How to complete this task:
Copy out every line holding the string "brown" from the records below.

Scene difference descriptions:

========================================================================

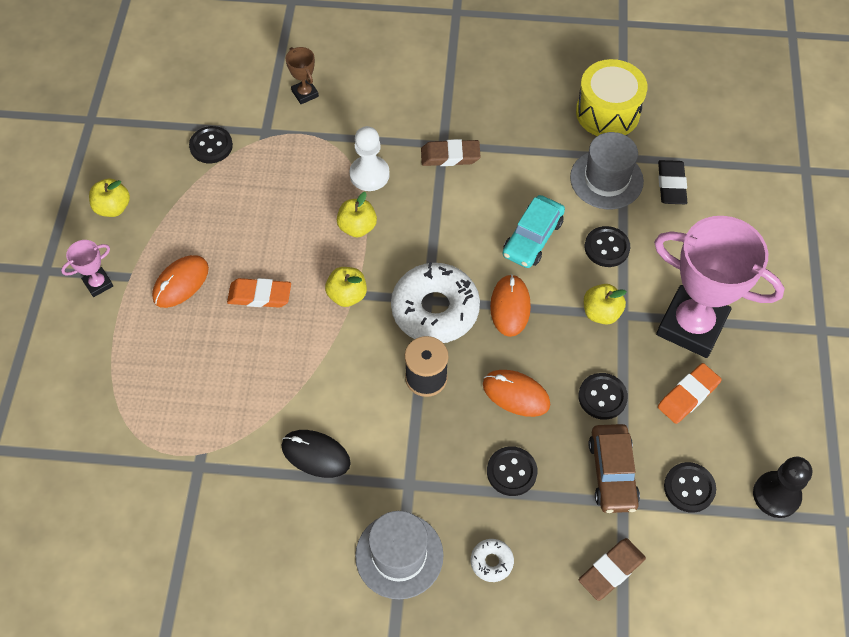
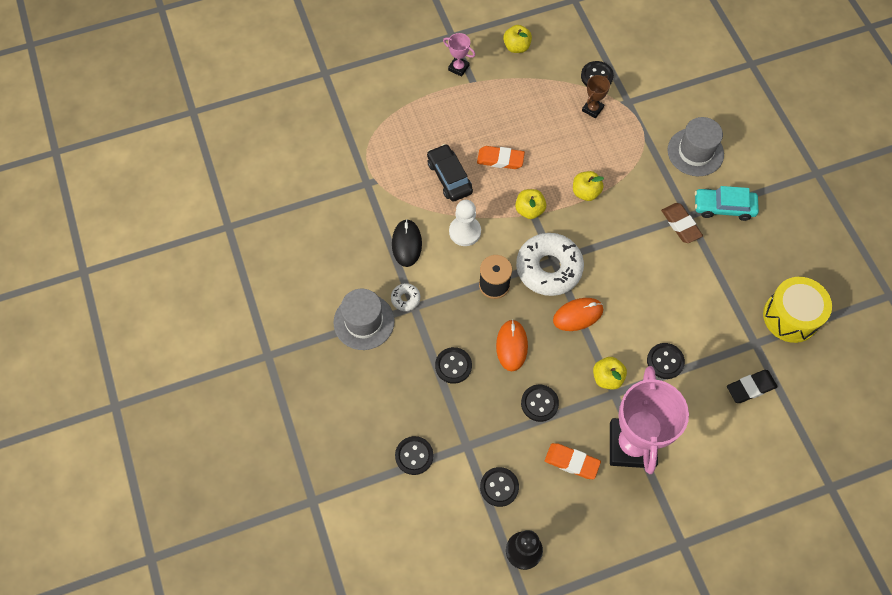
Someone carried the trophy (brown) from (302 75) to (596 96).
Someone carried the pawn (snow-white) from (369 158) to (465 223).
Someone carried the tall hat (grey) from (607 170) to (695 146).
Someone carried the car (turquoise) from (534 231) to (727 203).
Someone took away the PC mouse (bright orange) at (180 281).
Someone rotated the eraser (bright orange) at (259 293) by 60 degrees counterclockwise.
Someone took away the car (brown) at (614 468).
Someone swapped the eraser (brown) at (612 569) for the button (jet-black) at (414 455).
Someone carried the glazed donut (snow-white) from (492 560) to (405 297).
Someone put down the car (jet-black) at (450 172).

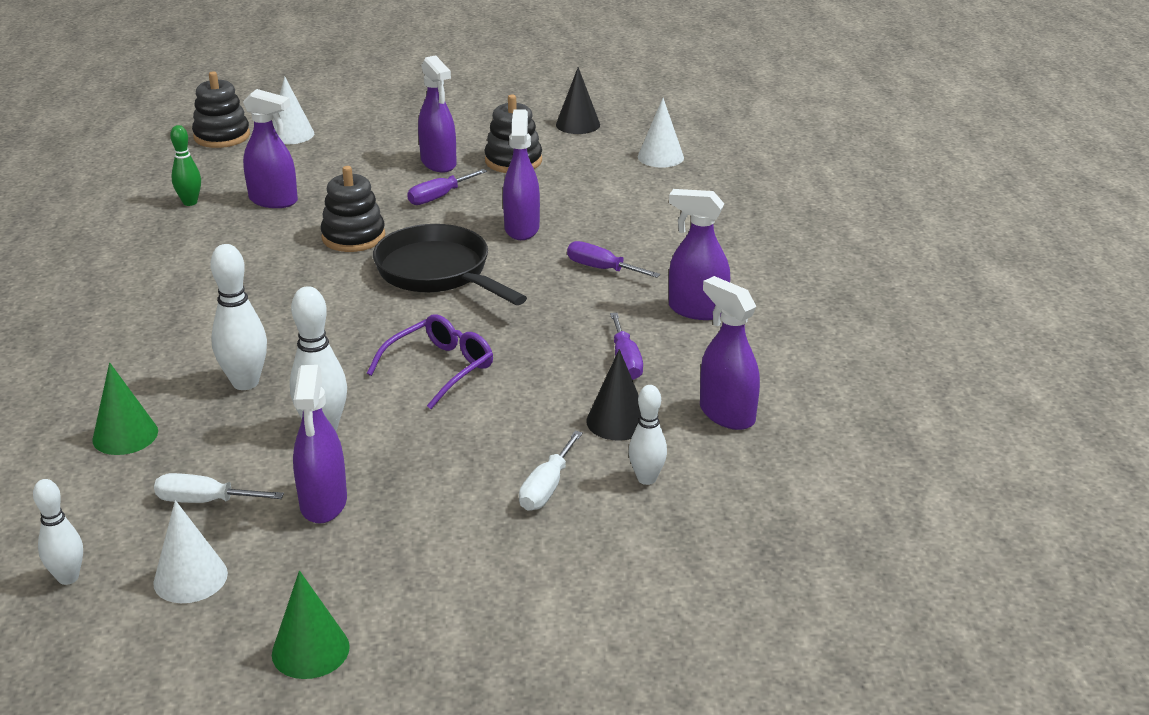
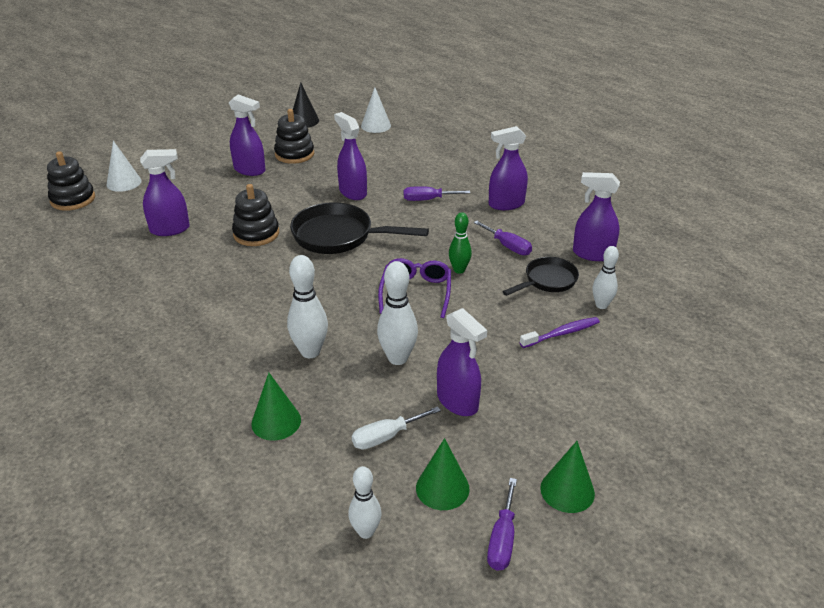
Someone carried the tenpin (leaf-green) from (185 165) to (460 243).
Someone carried the screwdriver (purple) from (447 187) to (502 524).
Someone swapped the cone (jet-black) at (613 395) for the skillet (jet-black) at (540 276).
Someone swapped the screwdriver (snow-white) at (551 471) for the toothbrush (purple) at (560 332).
Someone repainted the cone (snow-white) at (190 551), which became the cone (leaf-green) at (443 474).

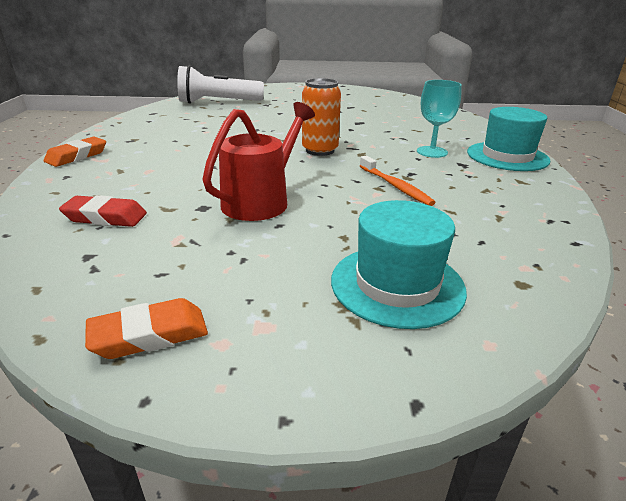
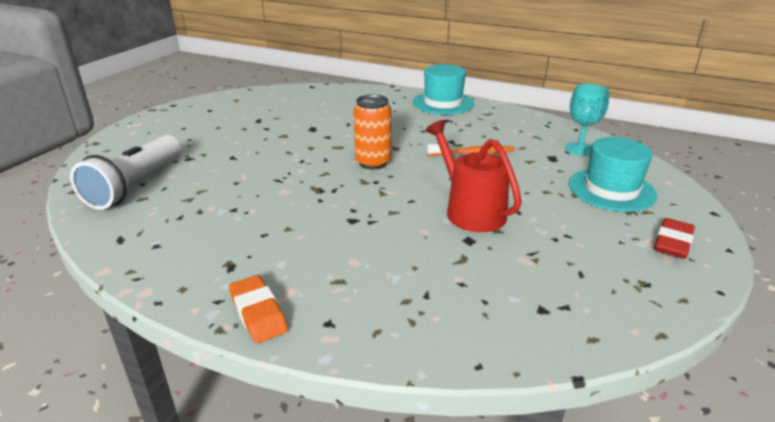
Someone carried the goblet (turquoise) from (439 119) to (587 120).
Someone carried the eraser (scarlet) from (103 211) to (674 238).
Someone took away the eraser (bright orange) at (146 328).

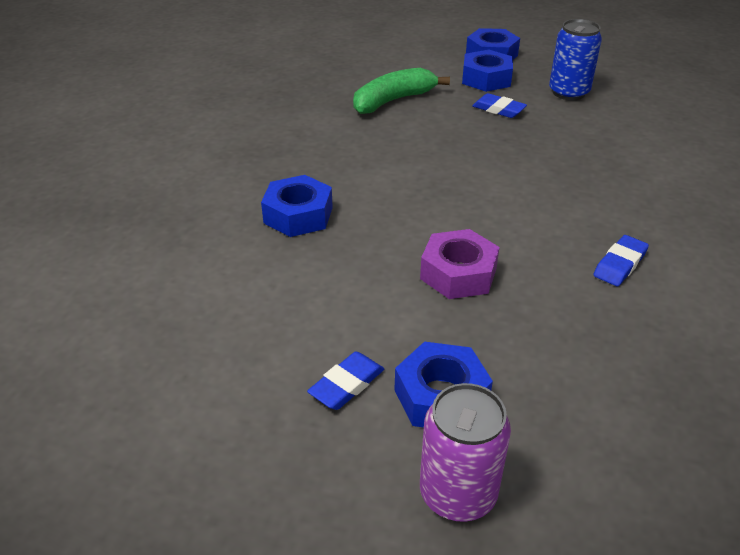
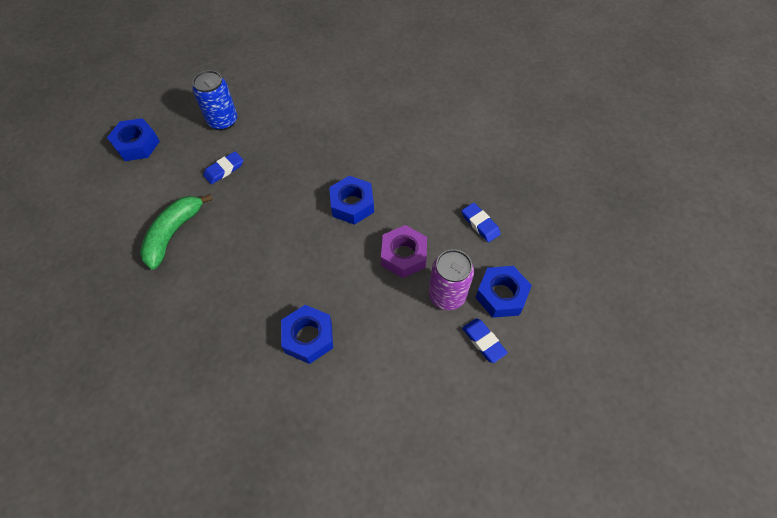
Someone carried the hex nut (cobalt) from (487 71) to (351 200).
Someone rotated the banana fruit (leaf-green) at (401 91) by 45 degrees clockwise.
Someone carried the eraser (cobalt) from (621 260) to (481 222).
Someone carried the tin (purple) from (465 452) to (451 279).

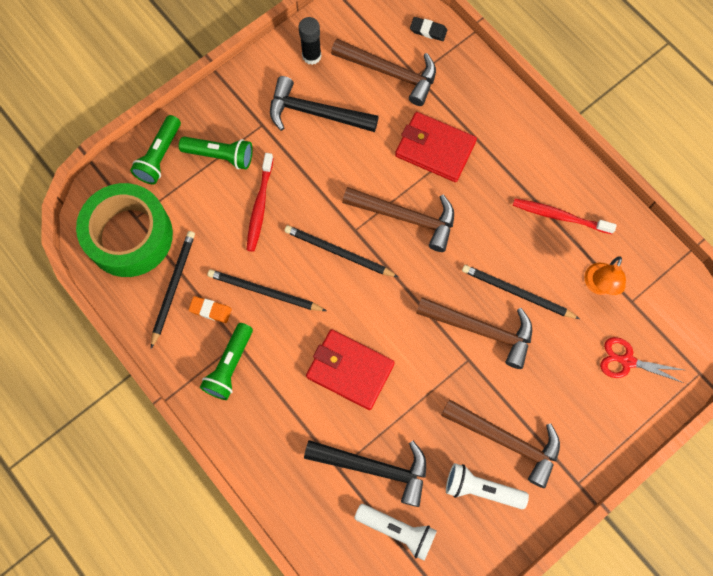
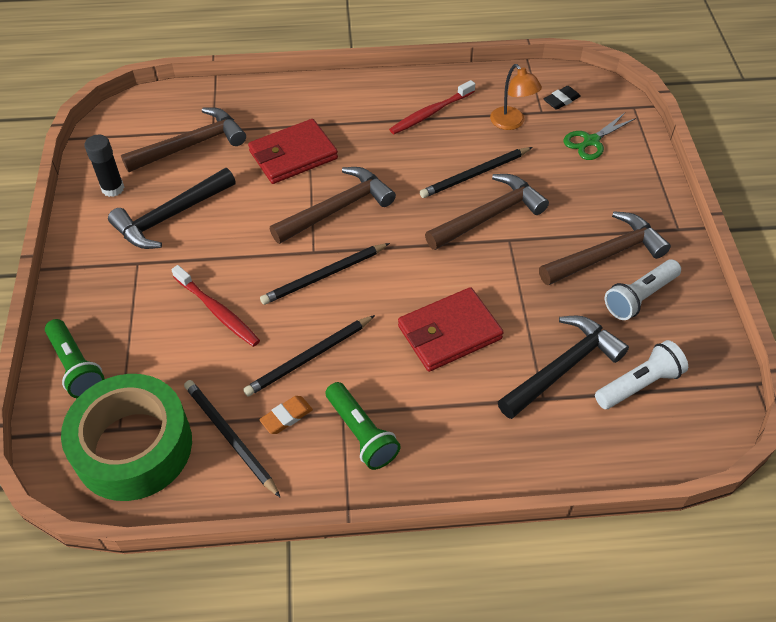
Someone carried the eraser (jet-black) from (428 29) to (562 98).
Someone took away the torch (leaf-green) at (216 152).
Someone repainted the shears (scarlet) at (642 360), which became the shears (leaf-green) at (599 136).

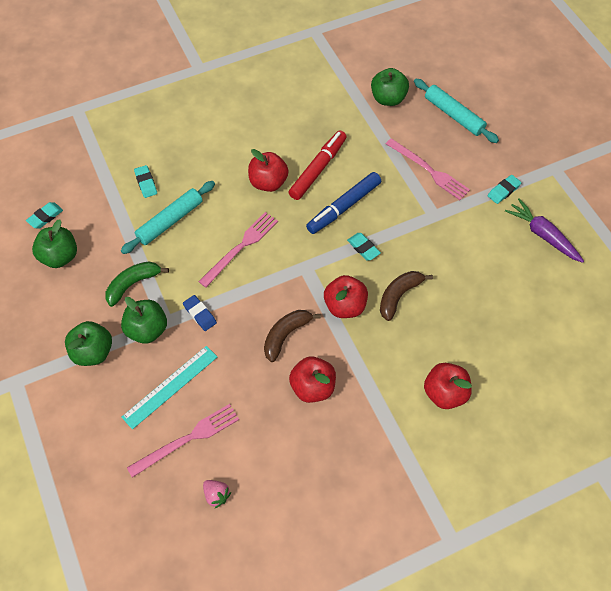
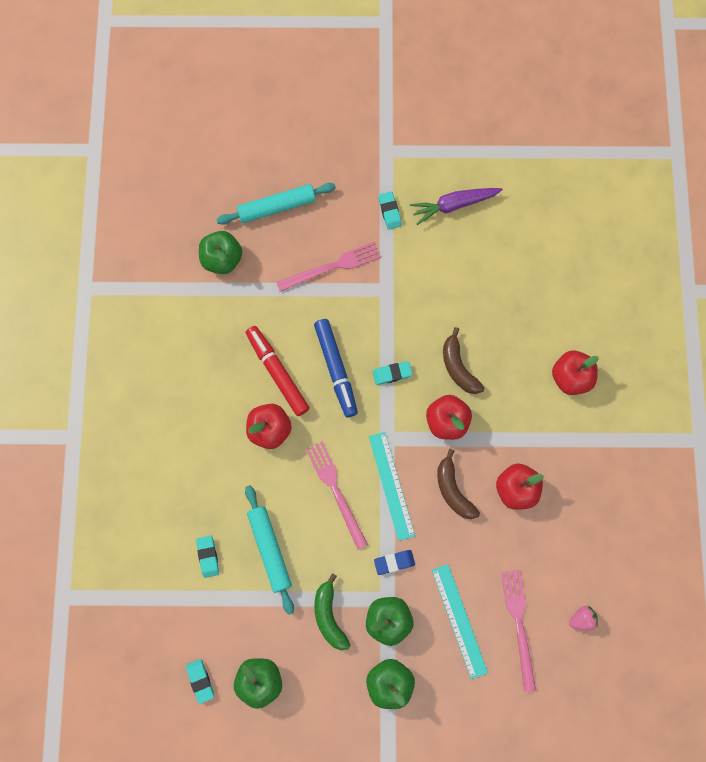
Someone rotated the eraser (turquoise) at (145 181) by 75 degrees clockwise.
Someone put down the ruler (turquoise) at (392 486).

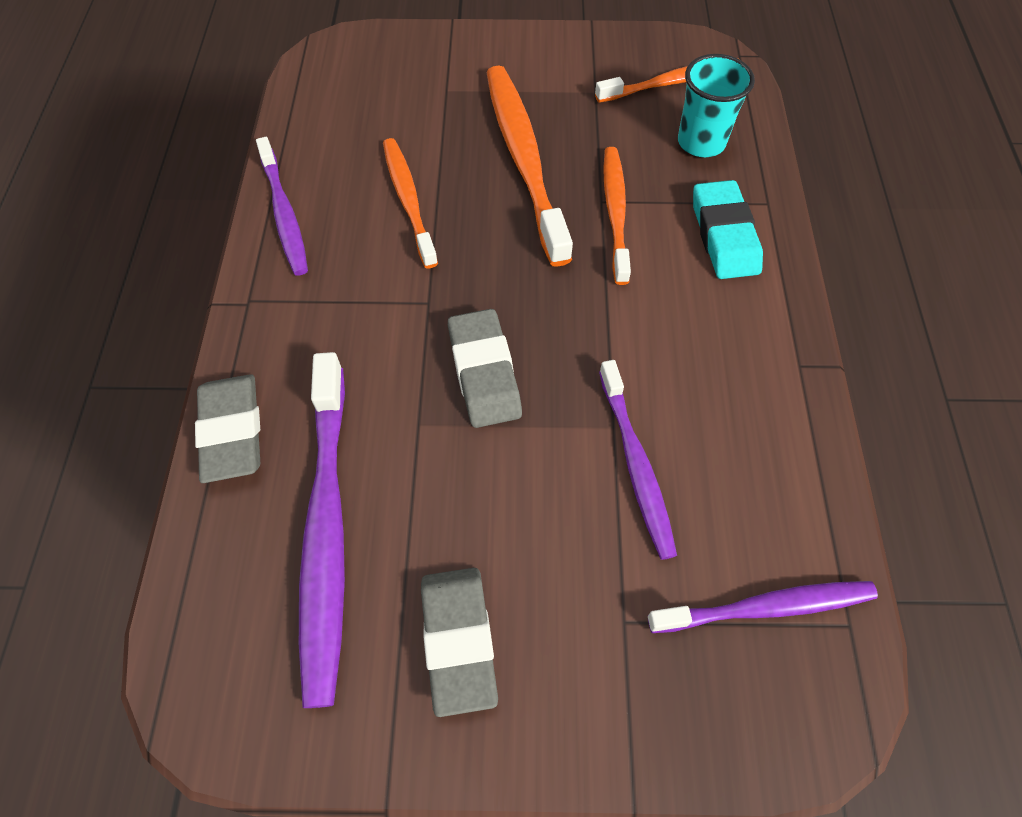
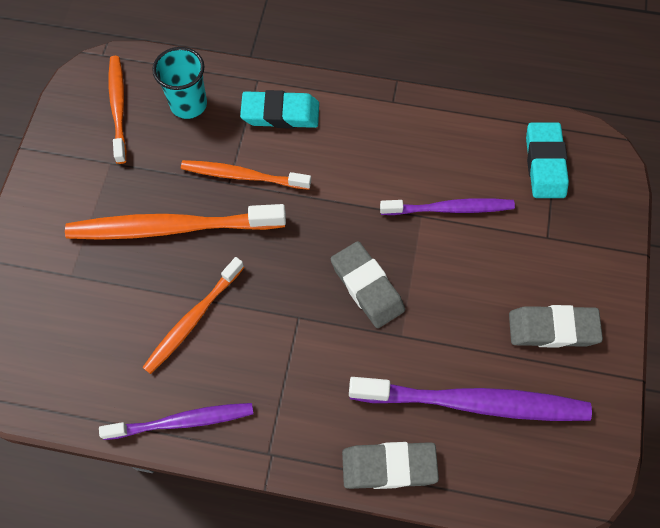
Someone rotated the toothbrush (bright orange) at (410 203) by 45 degrees counterclockwise.
Someone rotated the eraser (grey) at (485 368) by 60 degrees clockwise.
Someone swapped the toothbrush (purple) at (763 607) for the eraser (turquoise) at (547 160).

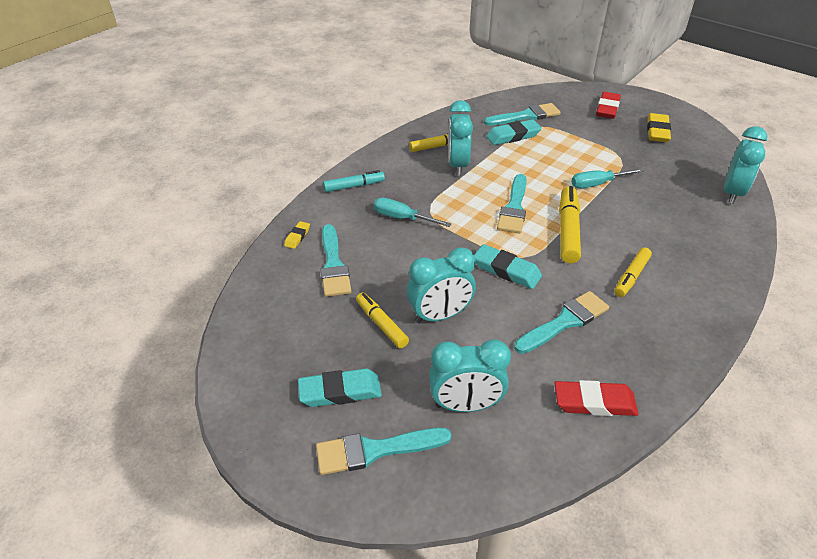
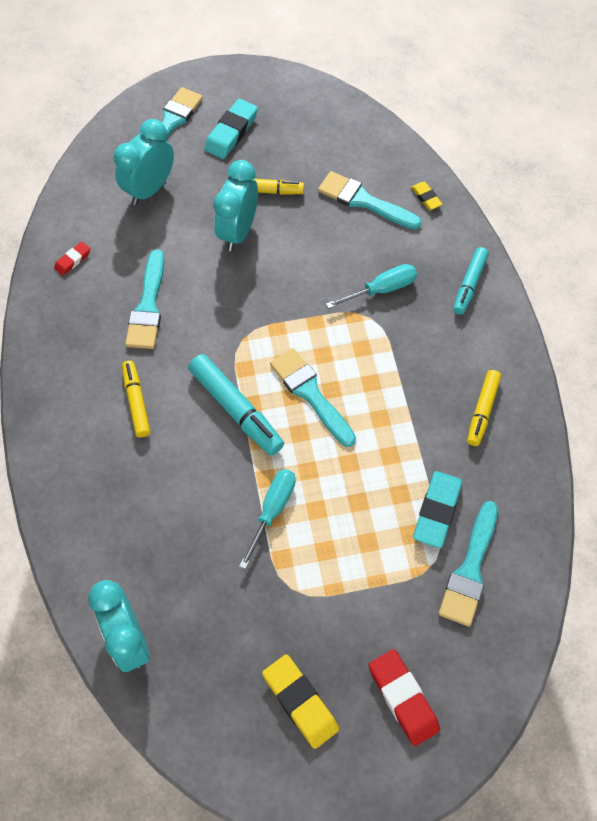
Someone took away the alarm clock (turquoise) at (460 138).
Someone repainted the marker pen (golden) at (570 224), which became the marker pen (turquoise) at (236 405).
Someone took away the eraser (turquoise) at (508 266).
Someone scaled the eraser (scarlet) at (596 398) by 0.54.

========================================================================

Answer to this problem:
Someone carried the trophy (brown) from (302 75) to (596 96).
Someone took away the car (brown) at (614 468).
Someone swapped the eraser (brown) at (612 569) for the button (jet-black) at (414 455).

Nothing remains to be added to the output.